[Object change listings]
^^^^^^^^^^^^^^^^
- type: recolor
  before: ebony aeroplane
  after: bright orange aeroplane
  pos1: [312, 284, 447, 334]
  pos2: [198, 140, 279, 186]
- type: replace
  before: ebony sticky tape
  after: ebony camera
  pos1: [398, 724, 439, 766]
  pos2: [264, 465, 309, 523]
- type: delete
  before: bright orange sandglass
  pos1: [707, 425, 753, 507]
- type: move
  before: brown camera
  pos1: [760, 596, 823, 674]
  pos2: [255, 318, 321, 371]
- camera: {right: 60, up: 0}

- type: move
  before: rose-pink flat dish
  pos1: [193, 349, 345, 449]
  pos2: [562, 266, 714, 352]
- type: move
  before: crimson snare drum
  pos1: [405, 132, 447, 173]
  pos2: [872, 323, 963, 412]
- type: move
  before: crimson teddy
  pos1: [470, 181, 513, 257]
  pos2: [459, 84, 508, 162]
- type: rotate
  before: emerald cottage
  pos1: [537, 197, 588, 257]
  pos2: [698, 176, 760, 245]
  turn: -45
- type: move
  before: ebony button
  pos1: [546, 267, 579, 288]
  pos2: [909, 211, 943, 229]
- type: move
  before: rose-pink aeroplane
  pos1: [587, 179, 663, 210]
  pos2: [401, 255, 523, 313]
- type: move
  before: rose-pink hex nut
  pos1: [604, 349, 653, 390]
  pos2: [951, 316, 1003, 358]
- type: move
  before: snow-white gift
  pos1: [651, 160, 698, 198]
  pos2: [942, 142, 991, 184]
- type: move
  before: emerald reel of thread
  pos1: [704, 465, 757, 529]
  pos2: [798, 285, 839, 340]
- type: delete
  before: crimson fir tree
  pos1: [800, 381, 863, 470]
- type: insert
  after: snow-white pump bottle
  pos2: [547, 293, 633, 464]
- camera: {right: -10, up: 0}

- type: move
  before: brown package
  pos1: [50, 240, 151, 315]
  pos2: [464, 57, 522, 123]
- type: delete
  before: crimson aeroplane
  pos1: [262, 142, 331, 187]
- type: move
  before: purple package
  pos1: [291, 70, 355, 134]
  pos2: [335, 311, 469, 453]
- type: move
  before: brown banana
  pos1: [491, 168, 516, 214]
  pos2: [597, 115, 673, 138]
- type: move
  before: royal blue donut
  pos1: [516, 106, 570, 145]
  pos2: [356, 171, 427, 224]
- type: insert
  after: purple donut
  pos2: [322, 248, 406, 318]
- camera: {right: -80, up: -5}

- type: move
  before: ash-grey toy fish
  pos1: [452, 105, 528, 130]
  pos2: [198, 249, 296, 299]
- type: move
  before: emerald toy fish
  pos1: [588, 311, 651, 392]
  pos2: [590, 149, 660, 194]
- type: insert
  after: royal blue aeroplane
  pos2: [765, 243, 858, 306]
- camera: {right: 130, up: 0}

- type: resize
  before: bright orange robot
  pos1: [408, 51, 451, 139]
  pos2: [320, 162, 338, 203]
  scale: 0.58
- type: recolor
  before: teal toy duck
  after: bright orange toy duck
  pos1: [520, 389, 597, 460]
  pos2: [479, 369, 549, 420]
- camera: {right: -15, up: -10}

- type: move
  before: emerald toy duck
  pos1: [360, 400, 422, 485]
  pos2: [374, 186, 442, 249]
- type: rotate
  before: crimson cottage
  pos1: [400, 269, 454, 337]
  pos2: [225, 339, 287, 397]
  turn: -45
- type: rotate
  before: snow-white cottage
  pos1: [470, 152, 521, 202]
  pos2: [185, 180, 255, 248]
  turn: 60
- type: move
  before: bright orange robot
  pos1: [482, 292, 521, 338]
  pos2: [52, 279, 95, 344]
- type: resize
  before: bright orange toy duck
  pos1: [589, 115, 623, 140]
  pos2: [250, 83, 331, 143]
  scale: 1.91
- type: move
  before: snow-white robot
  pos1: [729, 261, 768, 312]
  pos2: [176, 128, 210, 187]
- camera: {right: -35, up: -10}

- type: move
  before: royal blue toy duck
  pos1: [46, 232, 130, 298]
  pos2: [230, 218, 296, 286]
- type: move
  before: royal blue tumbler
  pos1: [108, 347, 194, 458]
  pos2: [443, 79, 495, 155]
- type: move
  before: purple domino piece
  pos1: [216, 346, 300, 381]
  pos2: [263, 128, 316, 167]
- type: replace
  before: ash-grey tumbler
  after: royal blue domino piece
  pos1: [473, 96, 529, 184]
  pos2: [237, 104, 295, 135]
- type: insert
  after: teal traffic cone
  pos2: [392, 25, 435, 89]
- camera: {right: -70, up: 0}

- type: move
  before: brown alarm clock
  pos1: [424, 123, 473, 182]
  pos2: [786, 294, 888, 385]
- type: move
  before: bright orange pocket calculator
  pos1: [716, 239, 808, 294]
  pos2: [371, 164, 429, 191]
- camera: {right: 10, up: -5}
^^^^^^^^^^^^^^^^
**WHAT THE EXERCISE ASKS:**
When you transcribe the records above, keep every line exactly the same.

**SOLVED PROBLEM:**
- type: recolor
  before: ebony aeroplane
  after: bright orange aeroplane
  pos1: [312, 284, 447, 334]
  pos2: [198, 140, 279, 186]
- type: replace
  before: ebony sticky tape
  after: ebony camera
  pos1: [398, 724, 439, 766]
  pos2: [264, 465, 309, 523]
- type: delete
  before: bright orange sandglass
  pos1: [707, 425, 753, 507]
- type: move
  before: brown camera
  pos1: [760, 596, 823, 674]
  pos2: [255, 318, 321, 371]
- camera: {right: 60, up: 0}

- type: move
  before: rose-pink flat dish
  pos1: [193, 349, 345, 449]
  pos2: [562, 266, 714, 352]
- type: move
  before: crimson snare drum
  pos1: [405, 132, 447, 173]
  pos2: [872, 323, 963, 412]
- type: move
  before: crimson teddy
  pos1: [470, 181, 513, 257]
  pos2: [459, 84, 508, 162]
- type: rotate
  before: emerald cottage
  pos1: [537, 197, 588, 257]
  pos2: [698, 176, 760, 245]
  turn: -45
- type: move
  before: ebony button
  pos1: [546, 267, 579, 288]
  pos2: [909, 211, 943, 229]
- type: move
  before: rose-pink aeroplane
  pos1: [587, 179, 663, 210]
  pos2: [401, 255, 523, 313]
- type: move
  before: rose-pink hex nut
  pos1: [604, 349, 653, 390]
  pos2: [951, 316, 1003, 358]
- type: move
  before: snow-white gift
  pos1: [651, 160, 698, 198]
  pos2: [942, 142, 991, 184]
- type: move
  before: emerald reel of thread
  pos1: [704, 465, 757, 529]
  pos2: [798, 285, 839, 340]
- type: delete
  before: crimson fir tree
  pos1: [800, 381, 863, 470]
- type: insert
  after: snow-white pump bottle
  pos2: [547, 293, 633, 464]
- camera: {right: -10, up: 0}

- type: move
  before: brown package
  pos1: [50, 240, 151, 315]
  pos2: [464, 57, 522, 123]
- type: delete
  before: crimson aeroplane
  pos1: [262, 142, 331, 187]
- type: move
  before: purple package
  pos1: [291, 70, 355, 134]
  pos2: [335, 311, 469, 453]
- type: move
  before: brown banana
  pos1: [491, 168, 516, 214]
  pos2: [597, 115, 673, 138]
- type: move
  before: royal blue donut
  pos1: [516, 106, 570, 145]
  pos2: [356, 171, 427, 224]
- type: insert
  after: purple donut
  pos2: [322, 248, 406, 318]
- camera: {right: -80, up: -5}

- type: move
  before: ash-grey toy fish
  pos1: [452, 105, 528, 130]
  pos2: [198, 249, 296, 299]
- type: move
  before: emerald toy fish
  pos1: [588, 311, 651, 392]
  pos2: [590, 149, 660, 194]
- type: insert
  after: royal blue aeroplane
  pos2: [765, 243, 858, 306]
- camera: {right: 130, up: 0}

- type: resize
  before: bright orange robot
  pos1: [408, 51, 451, 139]
  pos2: [320, 162, 338, 203]
  scale: 0.58
- type: recolor
  before: teal toy duck
  after: bright orange toy duck
  pos1: [520, 389, 597, 460]
  pos2: [479, 369, 549, 420]
- camera: {right: -15, up: -10}

- type: move
  before: emerald toy duck
  pos1: [360, 400, 422, 485]
  pos2: [374, 186, 442, 249]
- type: rotate
  before: crimson cottage
  pos1: [400, 269, 454, 337]
  pos2: [225, 339, 287, 397]
  turn: -45
- type: rotate
  before: snow-white cottage
  pos1: [470, 152, 521, 202]
  pos2: [185, 180, 255, 248]
  turn: 60
- type: move
  before: bright orange robot
  pos1: [482, 292, 521, 338]
  pos2: [52, 279, 95, 344]
- type: resize
  before: bright orange toy duck
  pos1: [589, 115, 623, 140]
  pos2: [250, 83, 331, 143]
  scale: 1.91
- type: move
  before: snow-white robot
  pos1: [729, 261, 768, 312]
  pos2: [176, 128, 210, 187]
- camera: {right: -35, up: -10}

- type: move
  before: royal blue toy duck
  pos1: [46, 232, 130, 298]
  pos2: [230, 218, 296, 286]
- type: move
  before: royal blue tumbler
  pos1: [108, 347, 194, 458]
  pos2: [443, 79, 495, 155]
- type: move
  before: purple domino piece
  pos1: [216, 346, 300, 381]
  pos2: [263, 128, 316, 167]
- type: replace
  before: ash-grey tumbler
  after: royal blue domino piece
  pos1: [473, 96, 529, 184]
  pos2: [237, 104, 295, 135]
- type: insert
  after: teal traffic cone
  pos2: [392, 25, 435, 89]
- camera: {right: -70, up: 0}

- type: move
  before: brown alarm clock
  pos1: [424, 123, 473, 182]
  pos2: [786, 294, 888, 385]
- type: move
  before: bright orange pocket calculator
  pos1: [716, 239, 808, 294]
  pos2: [371, 164, 429, 191]
- camera: {right: 10, up: -5}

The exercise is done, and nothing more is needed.